=== Exercise materials ===

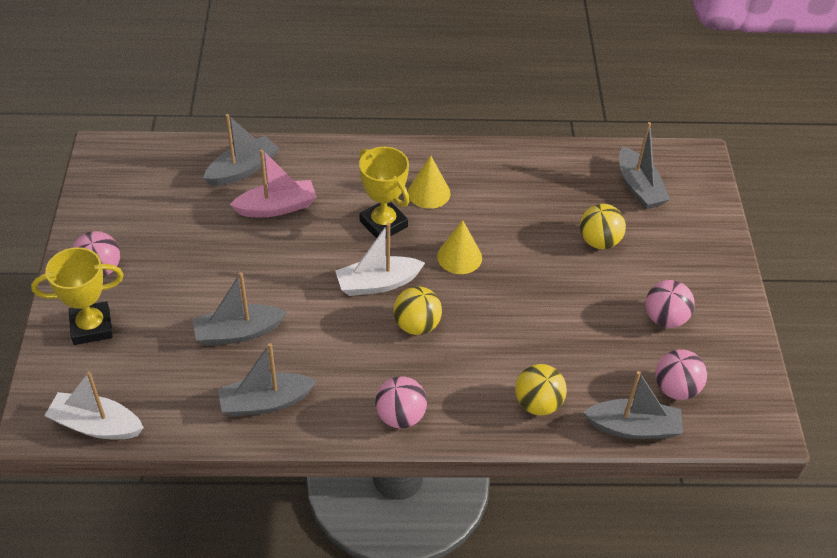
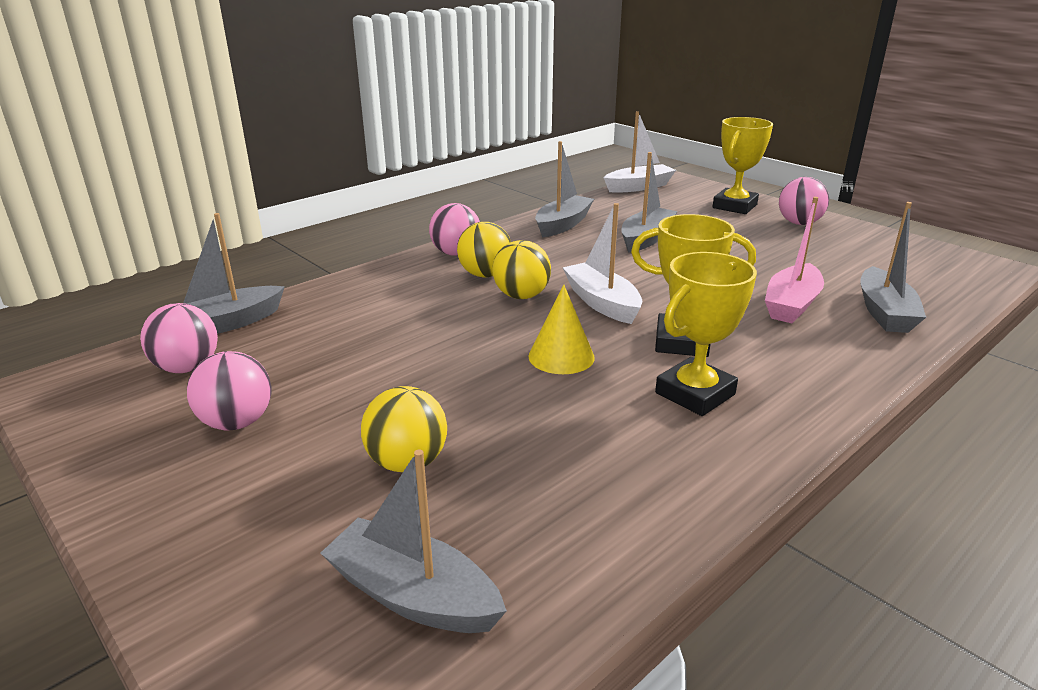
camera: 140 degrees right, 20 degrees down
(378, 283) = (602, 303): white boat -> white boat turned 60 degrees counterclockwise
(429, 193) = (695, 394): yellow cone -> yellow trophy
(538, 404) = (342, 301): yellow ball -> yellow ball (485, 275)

===
=== Exercise materials ===

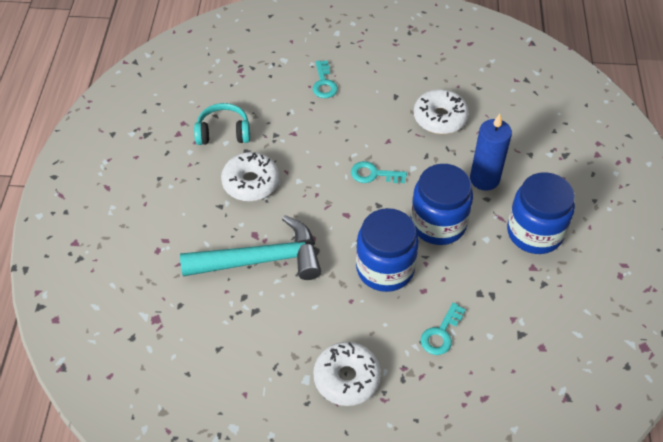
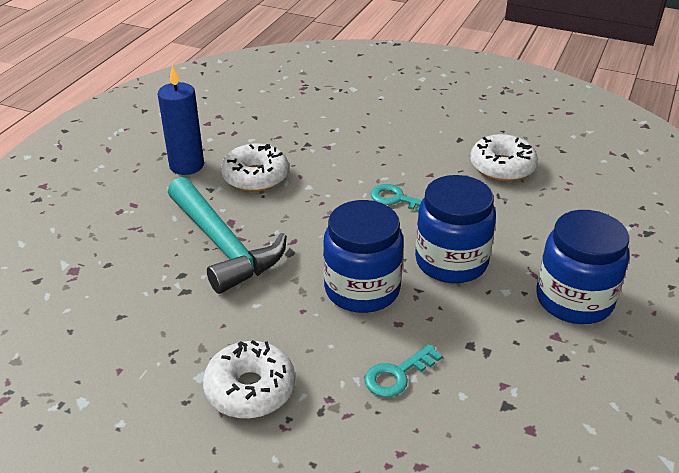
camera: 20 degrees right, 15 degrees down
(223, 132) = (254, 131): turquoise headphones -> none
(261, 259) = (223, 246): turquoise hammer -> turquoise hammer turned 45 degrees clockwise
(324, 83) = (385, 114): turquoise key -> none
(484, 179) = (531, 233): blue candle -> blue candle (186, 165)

===

■ What the exercise asks ■
Repeat exactly the lines of the listing above, from the one with "(223, 132) = (254, 131): turquoise" down to the one with "(484, 179) = (531, 233): blue"; both of those lines belong in the range.

■ Exercise solution ■
(223, 132) = (254, 131): turquoise headphones -> none
(261, 259) = (223, 246): turquoise hammer -> turquoise hammer turned 45 degrees clockwise
(324, 83) = (385, 114): turquoise key -> none
(484, 179) = (531, 233): blue candle -> blue candle (186, 165)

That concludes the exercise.